:: DATASET ENTRIES ::
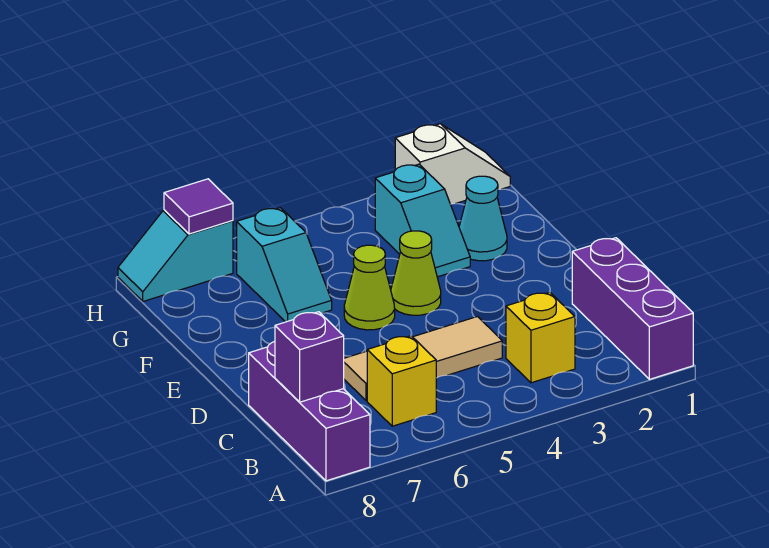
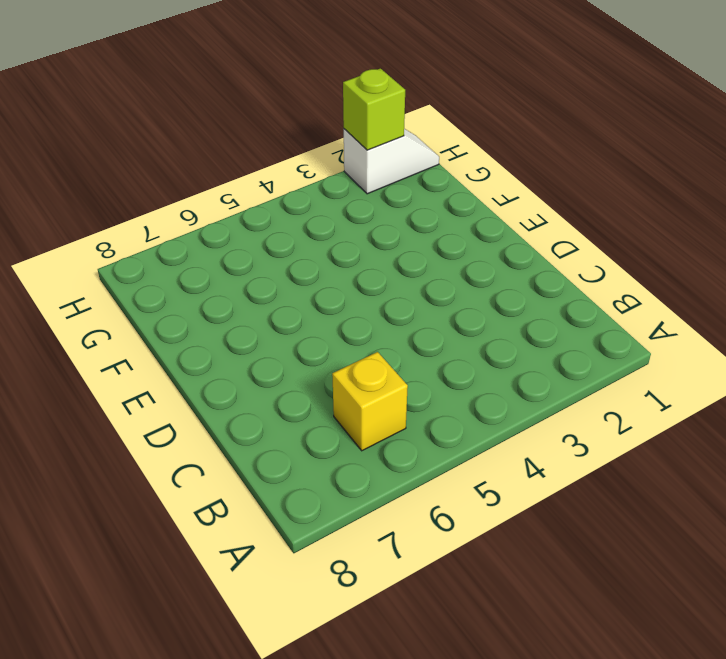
lime brick H2 level 2 -> none
none -> purple brick A1:C1 level 1
none -> purple brick A8:C8 level 1
none -> yellow brick B3 level 1

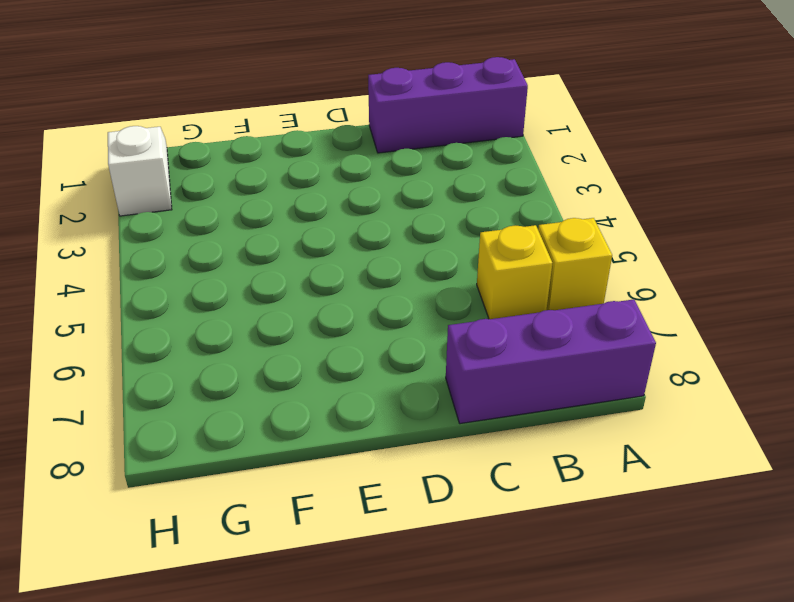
yellow brick A6 level 1 -> yellow brick B3 level 1
none -> tan tile C4:C6 level 1
none -> lime cone E4 level 1
none -> lime cone E5 level 1

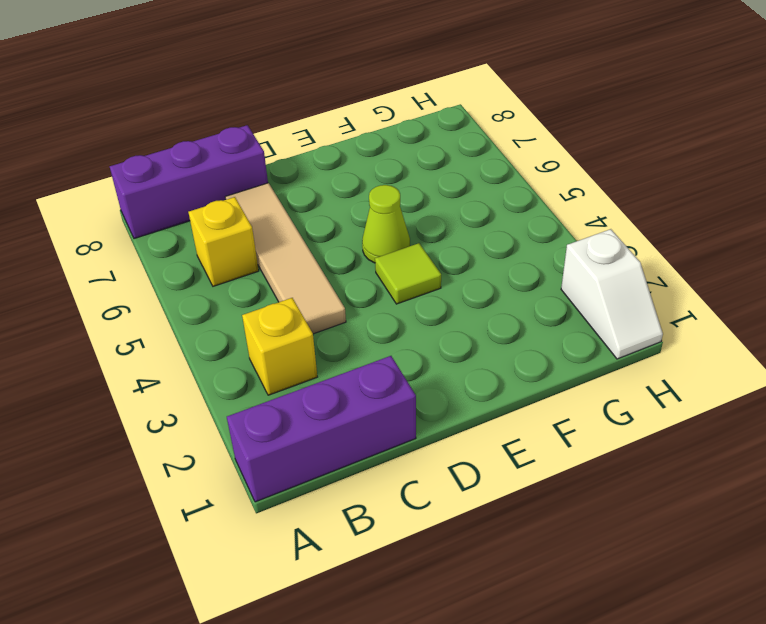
tan tile C4:C7 level 1 -> tan tile C4:C6 level 1
lime tile E4 level 1 -> lime cone E4 level 1
none -> cyan cone F2 level 1
none -> cyan slope F3:G3 level 1 top G
none -> cyan slope F6:G6 level 1 top G

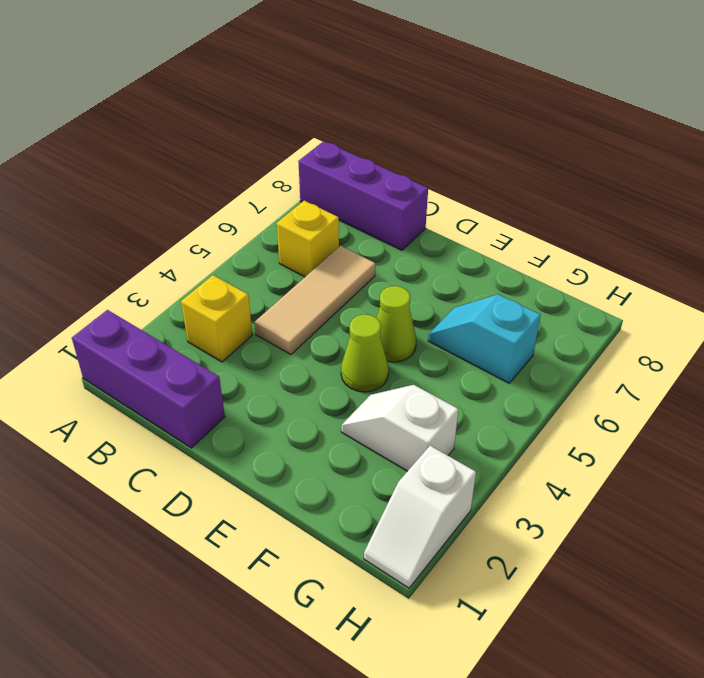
white slope F3:G3 level 1 top G -> cyan slope F3:G3 level 1 top G
none -> cyan cone F2 level 1
none -> cyan slope H7:H8 level 1 top 7
none -> purple brick B8 level 2

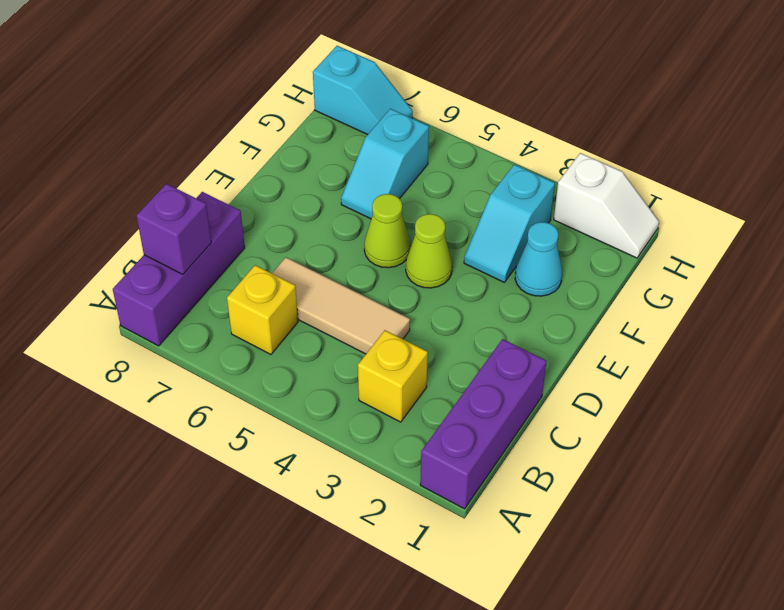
cyan slope H7:H8 level 1 top 8 -> cyan slope H7:H8 level 1 top 7
none -> purple tile H7 level 2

:: EXERCISE REQUIREMENTS ::
For this exercise, output the records exactly but omit their pictures.

:: SOLUTION TO THE EXERCISE ::
lime brick H2 level 2 -> none
none -> purple brick A1:C1 level 1
none -> purple brick A8:C8 level 1
none -> yellow brick B3 level 1

yellow brick A6 level 1 -> yellow brick B3 level 1
none -> tan tile C4:C6 level 1
none -> lime cone E4 level 1
none -> lime cone E5 level 1

tan tile C4:C7 level 1 -> tan tile C4:C6 level 1
lime tile E4 level 1 -> lime cone E4 level 1
none -> cyan cone F2 level 1
none -> cyan slope F3:G3 level 1 top G
none -> cyan slope F6:G6 level 1 top G

white slope F3:G3 level 1 top G -> cyan slope F3:G3 level 1 top G
none -> cyan cone F2 level 1
none -> cyan slope H7:H8 level 1 top 7
none -> purple brick B8 level 2

cyan slope H7:H8 level 1 top 8 -> cyan slope H7:H8 level 1 top 7
none -> purple tile H7 level 2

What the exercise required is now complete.